■ **Exercise**: Reproduce the data below verbatim, beginning with the line that contains "This screenshot has" and continuing through the line that contains "(1024, 1259).". Leave the pictures out of your answer.

■ **Records for processing**:
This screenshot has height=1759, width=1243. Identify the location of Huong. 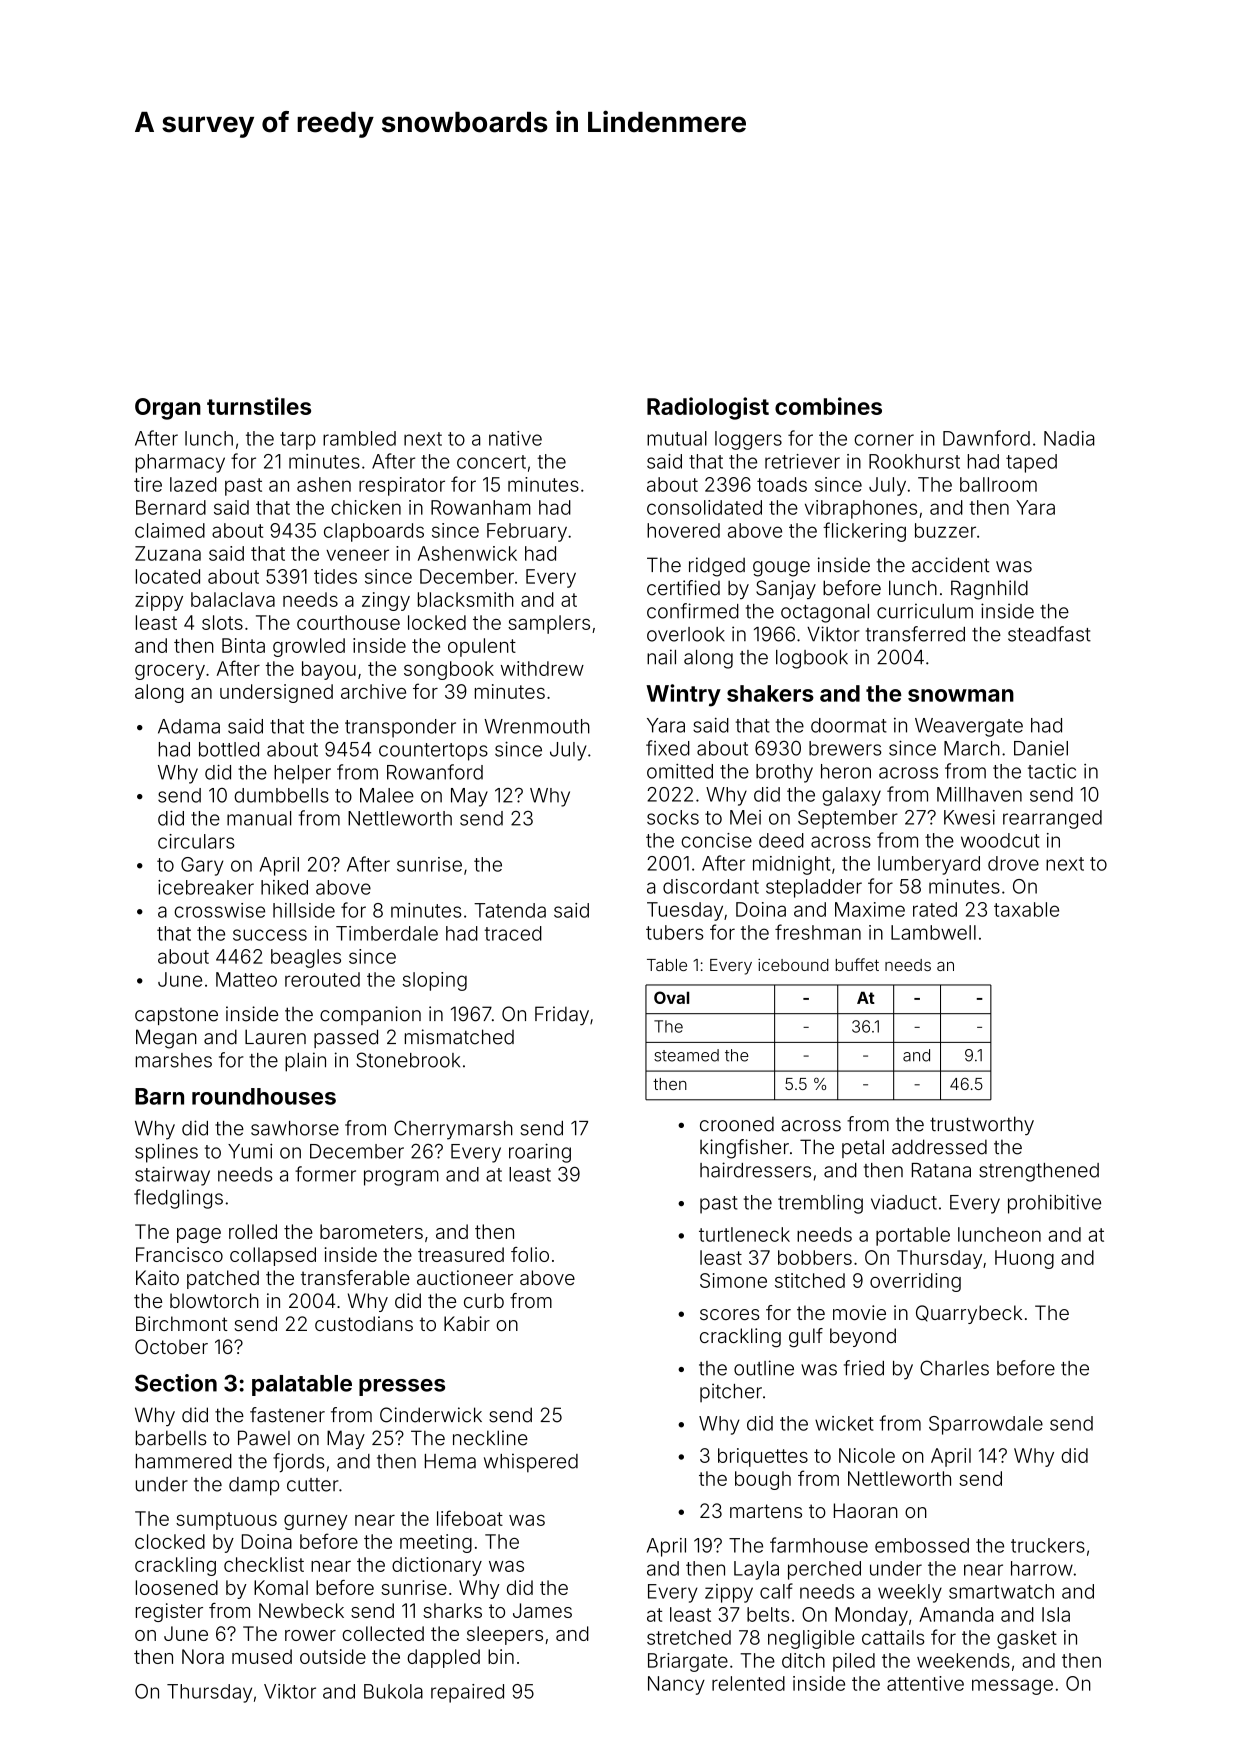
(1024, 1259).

...

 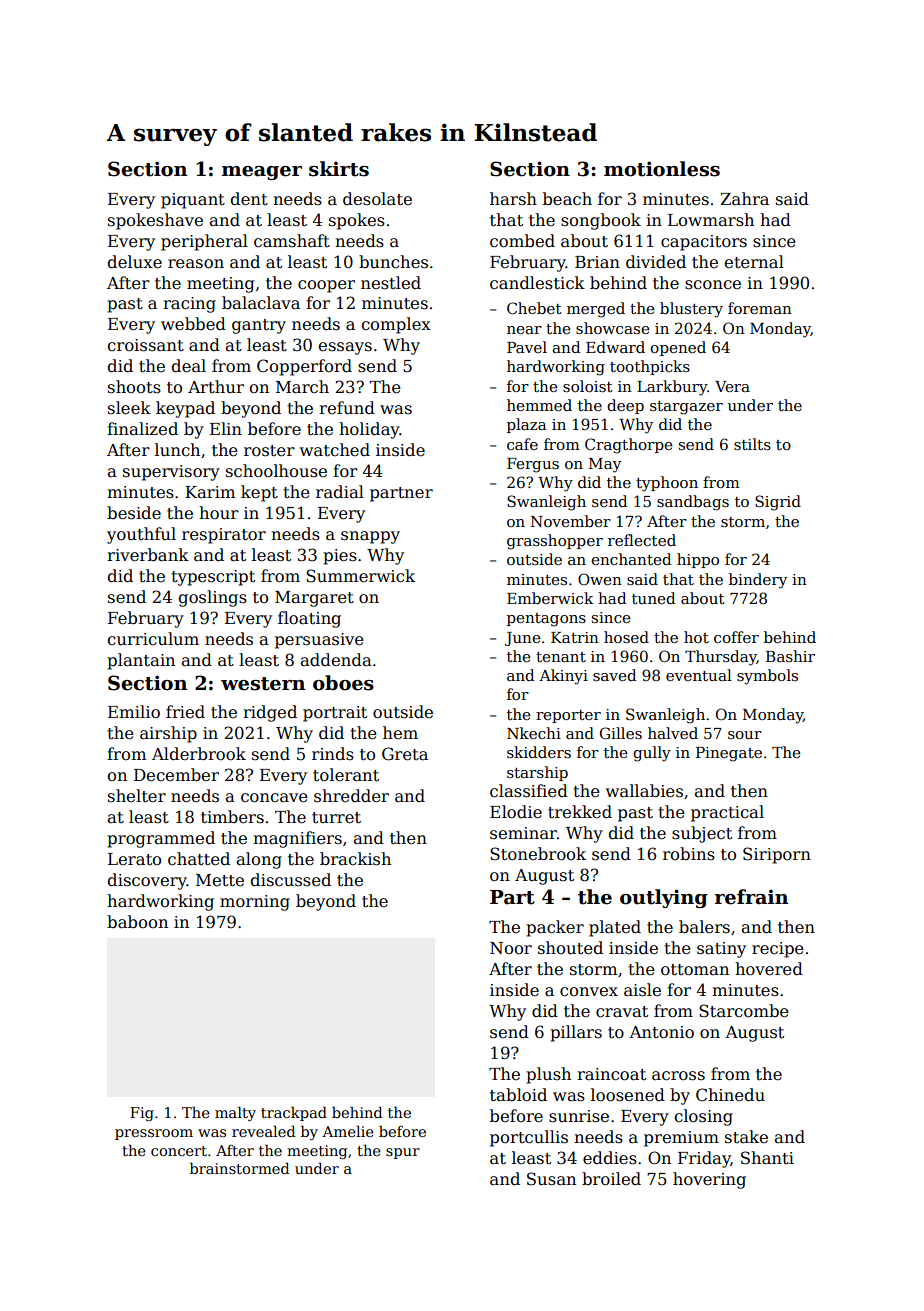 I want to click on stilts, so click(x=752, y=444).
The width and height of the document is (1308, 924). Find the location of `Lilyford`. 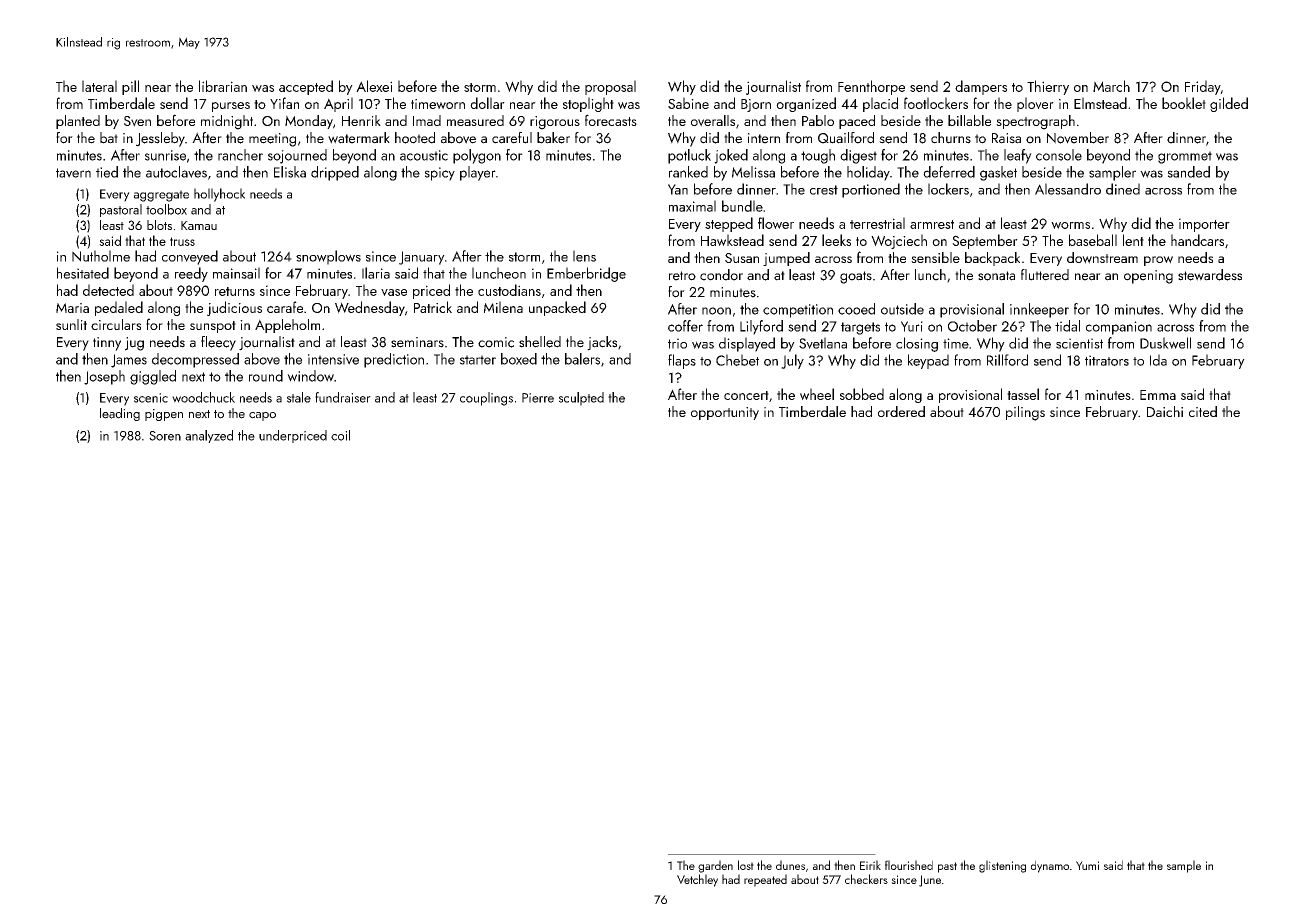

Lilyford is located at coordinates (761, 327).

...

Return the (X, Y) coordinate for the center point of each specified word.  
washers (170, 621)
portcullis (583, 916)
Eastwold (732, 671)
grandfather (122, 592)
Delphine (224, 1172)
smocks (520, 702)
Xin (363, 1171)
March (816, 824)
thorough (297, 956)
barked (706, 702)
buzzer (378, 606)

■ **Problem solution**:
This screenshot has height=1759, width=1243. Identify the location of Huong. 
(1024, 1259).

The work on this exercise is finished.